** Opening Exercise input block **
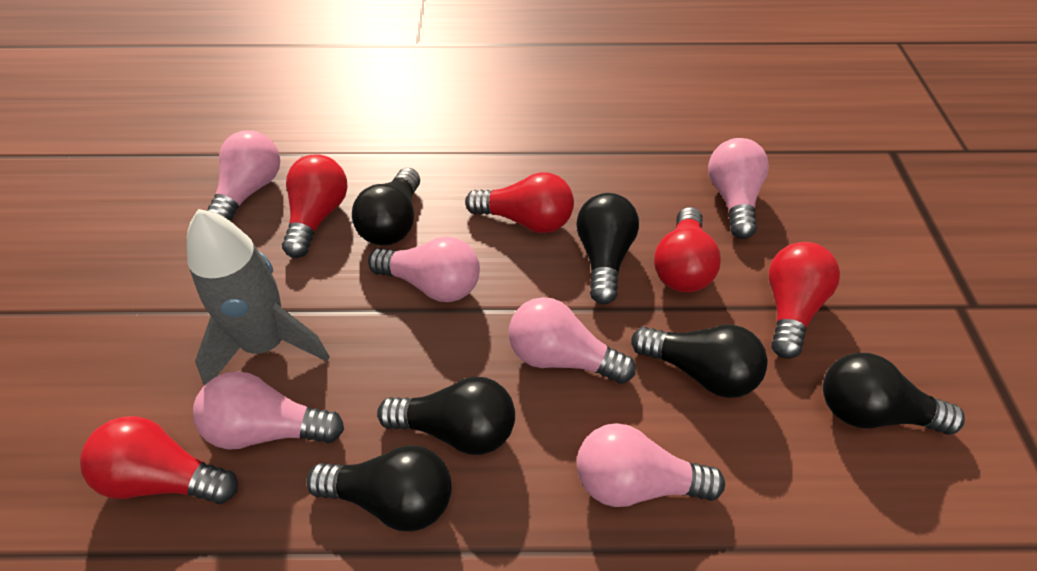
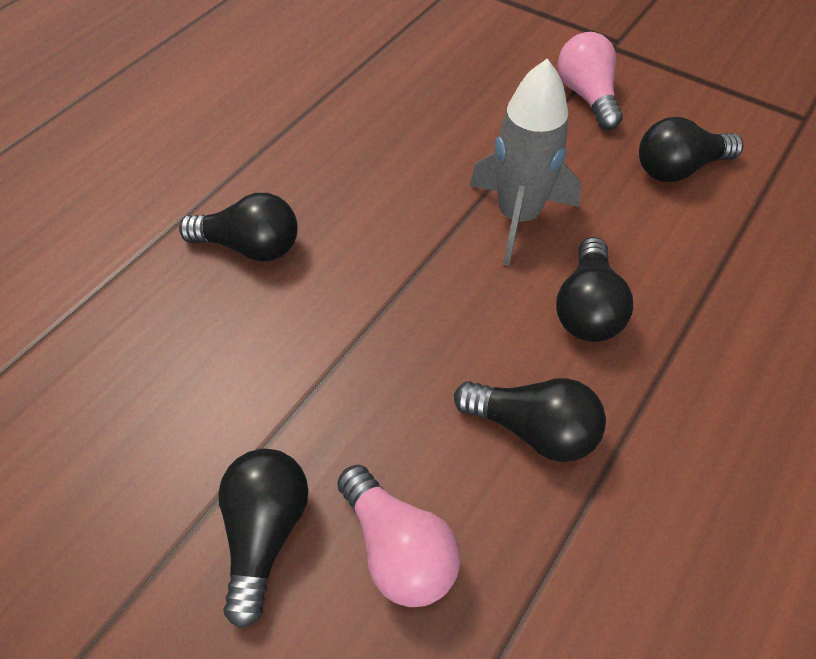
black light bulb: 6 -> 5
pink light bulb: 6 -> 2
red light bulb: 5 -> 0

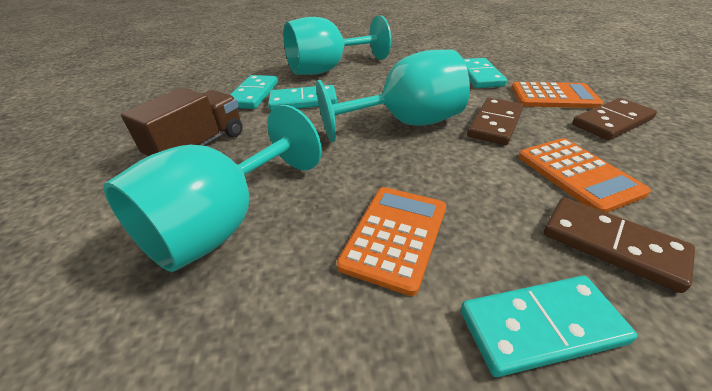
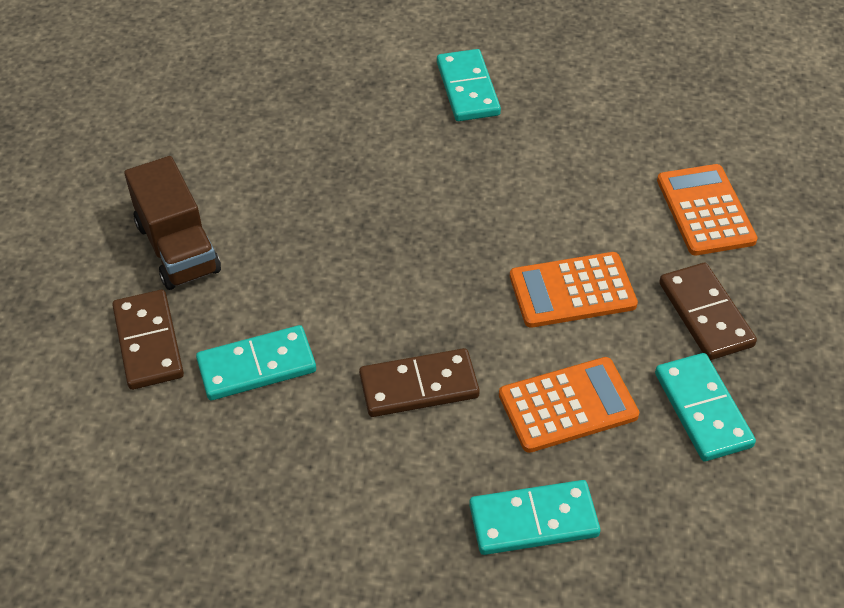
turquoise goblet: 3 -> 0

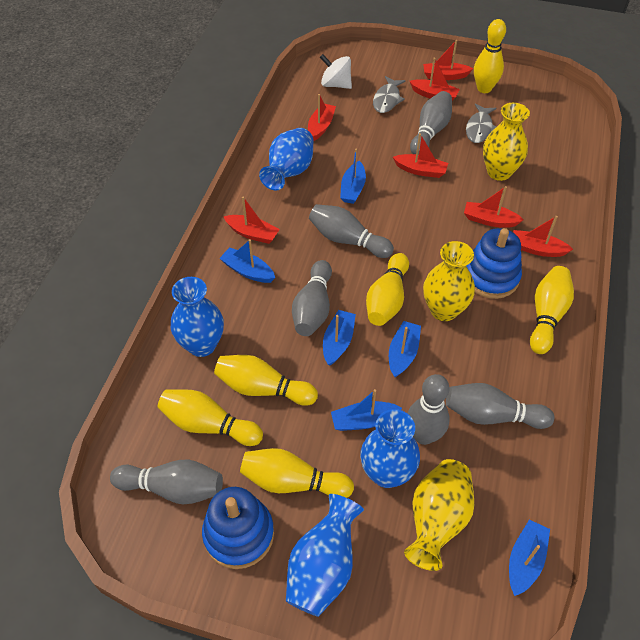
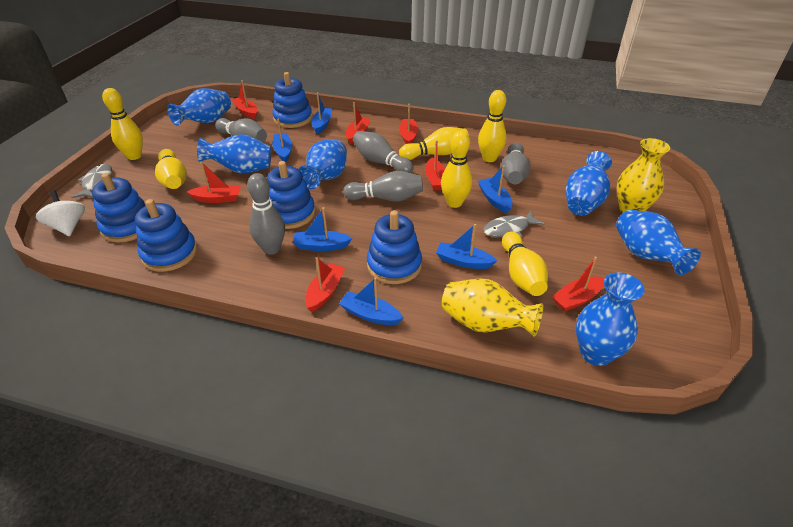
blue stacking toy: 2 -> 5
blue vase: 4 -> 6
grey bowling pin: 6 -> 5
yellow vase: 3 -> 2

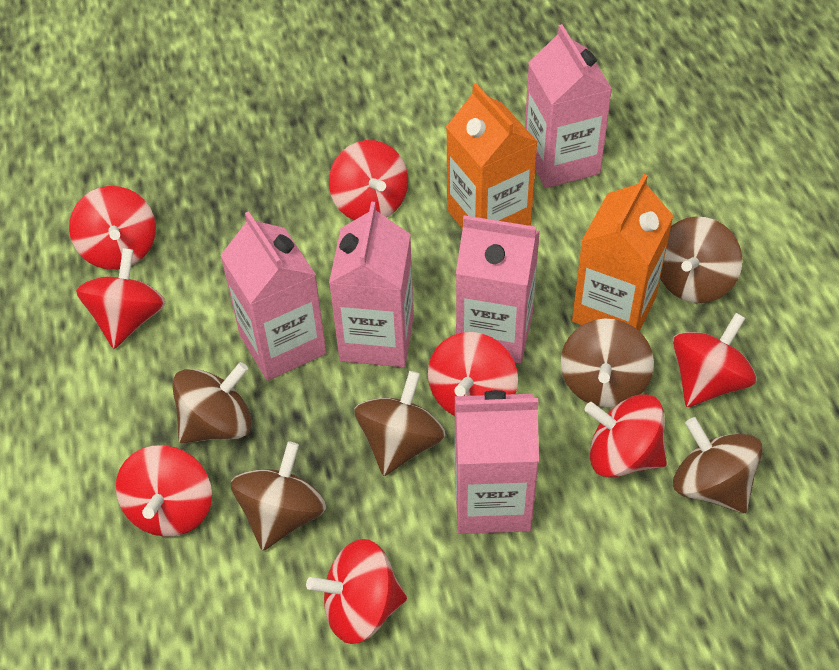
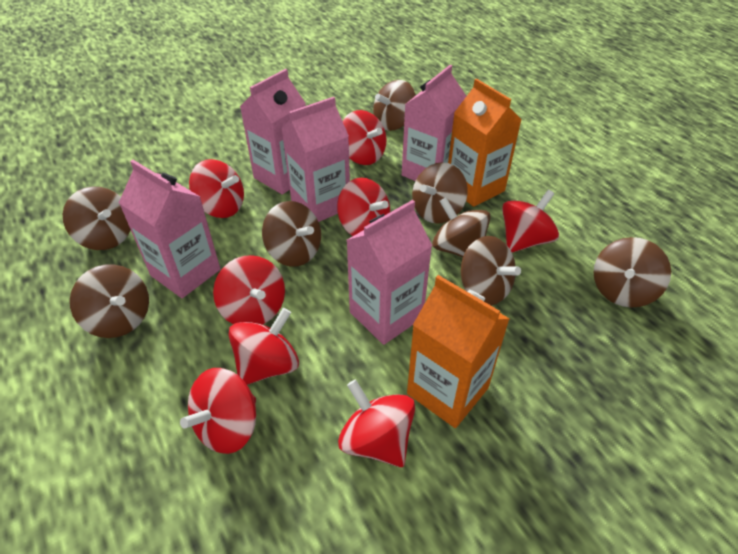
brown spinning top: 6 -> 8

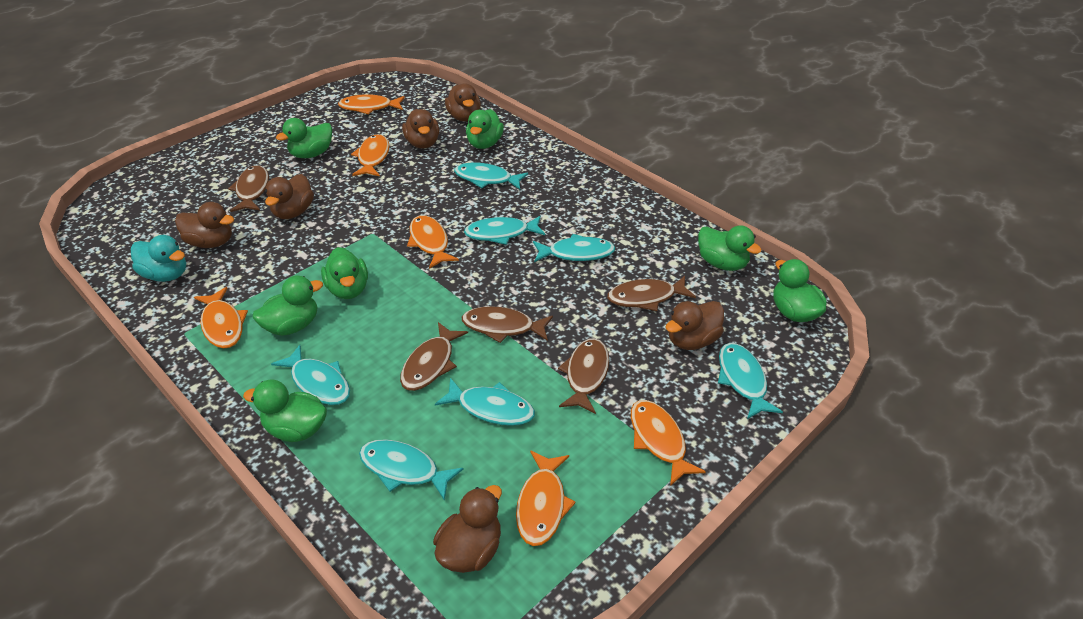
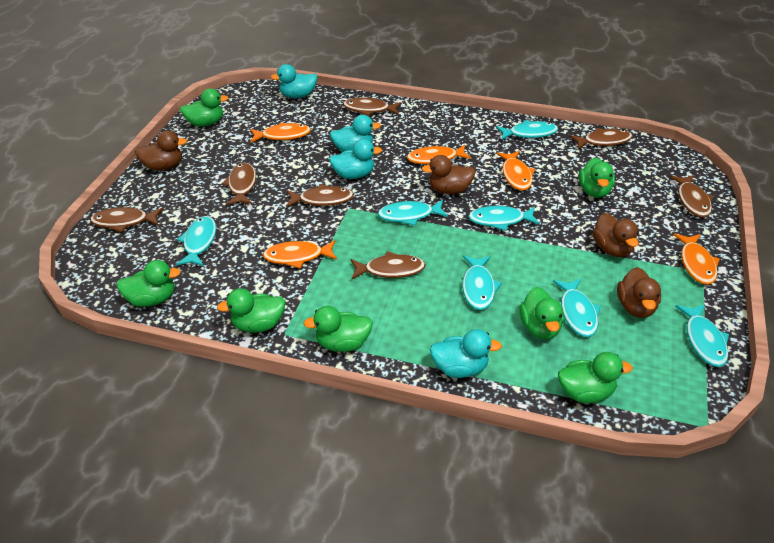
brown duck: 6 -> 4
brown fish: 5 -> 7
orange fish: 6 -> 5
turquoise duck: 1 -> 4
** Closing Exercise input block **
What to work on
Scan the records for the string "brown". Copy each line in which it appears.

Solution to this problem
brown spinning top: 6 -> 8
brown duck: 6 -> 4
brown fish: 5 -> 7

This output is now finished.